[[ Data for this task, beginning ]]

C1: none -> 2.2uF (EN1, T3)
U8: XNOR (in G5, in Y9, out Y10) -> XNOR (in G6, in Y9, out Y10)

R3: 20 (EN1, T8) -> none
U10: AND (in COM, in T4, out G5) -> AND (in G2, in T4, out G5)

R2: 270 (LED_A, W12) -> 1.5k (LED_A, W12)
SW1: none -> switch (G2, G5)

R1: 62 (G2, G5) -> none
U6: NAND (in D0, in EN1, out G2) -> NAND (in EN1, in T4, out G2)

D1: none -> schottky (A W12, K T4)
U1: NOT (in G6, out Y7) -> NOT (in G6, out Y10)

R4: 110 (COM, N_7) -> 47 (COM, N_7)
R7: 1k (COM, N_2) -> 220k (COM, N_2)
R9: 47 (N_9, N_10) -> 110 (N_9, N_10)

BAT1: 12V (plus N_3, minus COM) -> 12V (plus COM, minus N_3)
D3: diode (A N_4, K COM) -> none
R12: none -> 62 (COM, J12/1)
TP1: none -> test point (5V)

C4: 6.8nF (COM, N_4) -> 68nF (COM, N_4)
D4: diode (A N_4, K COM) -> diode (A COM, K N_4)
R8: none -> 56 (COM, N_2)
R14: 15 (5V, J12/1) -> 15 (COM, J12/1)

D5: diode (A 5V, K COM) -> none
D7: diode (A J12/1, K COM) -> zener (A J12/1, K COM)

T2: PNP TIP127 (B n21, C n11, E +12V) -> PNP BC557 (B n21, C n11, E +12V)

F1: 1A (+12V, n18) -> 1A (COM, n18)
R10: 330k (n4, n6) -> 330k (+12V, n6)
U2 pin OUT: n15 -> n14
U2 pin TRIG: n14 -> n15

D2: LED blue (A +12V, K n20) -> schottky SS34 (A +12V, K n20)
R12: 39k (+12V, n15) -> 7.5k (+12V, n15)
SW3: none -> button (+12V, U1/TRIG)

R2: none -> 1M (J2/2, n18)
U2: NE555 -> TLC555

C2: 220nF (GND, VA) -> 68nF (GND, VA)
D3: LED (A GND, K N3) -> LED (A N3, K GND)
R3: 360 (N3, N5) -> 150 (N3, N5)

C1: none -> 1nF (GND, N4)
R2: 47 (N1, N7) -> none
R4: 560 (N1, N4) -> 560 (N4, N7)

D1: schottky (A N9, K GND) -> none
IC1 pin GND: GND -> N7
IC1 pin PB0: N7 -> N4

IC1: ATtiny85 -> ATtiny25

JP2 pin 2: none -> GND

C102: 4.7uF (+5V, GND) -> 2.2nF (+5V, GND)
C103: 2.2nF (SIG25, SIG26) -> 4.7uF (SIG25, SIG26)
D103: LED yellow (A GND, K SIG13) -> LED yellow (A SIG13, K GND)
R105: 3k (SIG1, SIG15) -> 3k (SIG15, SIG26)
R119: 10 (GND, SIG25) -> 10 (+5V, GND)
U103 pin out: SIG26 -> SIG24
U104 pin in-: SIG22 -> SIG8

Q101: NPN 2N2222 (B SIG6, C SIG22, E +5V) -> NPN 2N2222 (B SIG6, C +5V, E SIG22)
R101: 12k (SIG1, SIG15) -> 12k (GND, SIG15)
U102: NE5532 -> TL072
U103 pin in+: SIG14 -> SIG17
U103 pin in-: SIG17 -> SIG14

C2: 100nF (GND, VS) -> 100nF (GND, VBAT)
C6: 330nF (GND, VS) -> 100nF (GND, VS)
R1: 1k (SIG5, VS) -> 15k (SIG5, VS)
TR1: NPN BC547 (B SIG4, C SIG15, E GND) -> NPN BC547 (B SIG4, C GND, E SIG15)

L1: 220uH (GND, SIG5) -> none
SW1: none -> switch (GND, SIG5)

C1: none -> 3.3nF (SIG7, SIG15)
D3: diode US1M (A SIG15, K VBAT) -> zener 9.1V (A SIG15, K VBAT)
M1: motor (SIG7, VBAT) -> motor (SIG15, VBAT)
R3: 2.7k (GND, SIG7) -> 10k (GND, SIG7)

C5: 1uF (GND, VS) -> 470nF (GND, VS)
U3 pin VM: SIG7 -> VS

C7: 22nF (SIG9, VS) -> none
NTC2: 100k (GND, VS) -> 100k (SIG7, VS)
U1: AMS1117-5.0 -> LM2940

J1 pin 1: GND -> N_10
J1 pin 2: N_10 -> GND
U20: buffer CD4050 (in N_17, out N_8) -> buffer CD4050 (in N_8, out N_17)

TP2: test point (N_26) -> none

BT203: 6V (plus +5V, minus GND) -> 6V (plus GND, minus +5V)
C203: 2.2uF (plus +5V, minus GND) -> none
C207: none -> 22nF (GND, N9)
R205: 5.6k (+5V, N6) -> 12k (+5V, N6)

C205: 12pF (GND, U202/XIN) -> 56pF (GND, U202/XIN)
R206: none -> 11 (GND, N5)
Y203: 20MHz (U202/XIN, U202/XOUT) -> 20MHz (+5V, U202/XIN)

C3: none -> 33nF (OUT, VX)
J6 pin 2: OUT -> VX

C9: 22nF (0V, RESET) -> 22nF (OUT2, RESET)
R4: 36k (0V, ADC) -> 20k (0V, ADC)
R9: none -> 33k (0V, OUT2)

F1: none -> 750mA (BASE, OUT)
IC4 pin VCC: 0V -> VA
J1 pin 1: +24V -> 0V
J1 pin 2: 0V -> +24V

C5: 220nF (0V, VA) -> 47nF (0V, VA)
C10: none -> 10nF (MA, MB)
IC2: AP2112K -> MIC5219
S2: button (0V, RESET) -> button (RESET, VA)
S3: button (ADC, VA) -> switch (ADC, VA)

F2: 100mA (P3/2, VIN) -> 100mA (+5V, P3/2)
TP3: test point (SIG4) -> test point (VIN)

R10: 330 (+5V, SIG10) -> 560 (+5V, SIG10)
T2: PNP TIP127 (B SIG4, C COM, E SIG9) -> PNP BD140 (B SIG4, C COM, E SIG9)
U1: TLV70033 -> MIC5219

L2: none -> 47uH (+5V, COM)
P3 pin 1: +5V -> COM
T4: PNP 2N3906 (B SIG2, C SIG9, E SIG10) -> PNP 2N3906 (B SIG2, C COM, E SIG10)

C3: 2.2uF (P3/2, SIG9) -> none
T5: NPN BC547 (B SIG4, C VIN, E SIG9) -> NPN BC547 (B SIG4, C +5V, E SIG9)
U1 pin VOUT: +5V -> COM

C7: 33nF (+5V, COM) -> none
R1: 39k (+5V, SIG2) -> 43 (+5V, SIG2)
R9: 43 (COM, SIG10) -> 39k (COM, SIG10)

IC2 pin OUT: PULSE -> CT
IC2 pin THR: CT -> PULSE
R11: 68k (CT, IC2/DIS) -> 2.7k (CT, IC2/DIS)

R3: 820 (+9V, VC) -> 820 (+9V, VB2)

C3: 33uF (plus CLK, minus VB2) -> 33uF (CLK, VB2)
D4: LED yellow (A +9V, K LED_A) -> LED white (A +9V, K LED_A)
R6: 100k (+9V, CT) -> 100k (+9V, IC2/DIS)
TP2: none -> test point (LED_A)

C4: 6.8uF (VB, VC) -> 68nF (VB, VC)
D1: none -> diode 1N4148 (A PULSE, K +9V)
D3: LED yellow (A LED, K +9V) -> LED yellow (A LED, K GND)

[[ Data for this task, end ]]

• [Work request]: Each line above that includes the word "RESET" is to be copied.

• [Reply]:
C9: 22nF (0V, RESET) -> 22nF (OUT2, RESET)
S2: button (0V, RESET) -> button (RESET, VA)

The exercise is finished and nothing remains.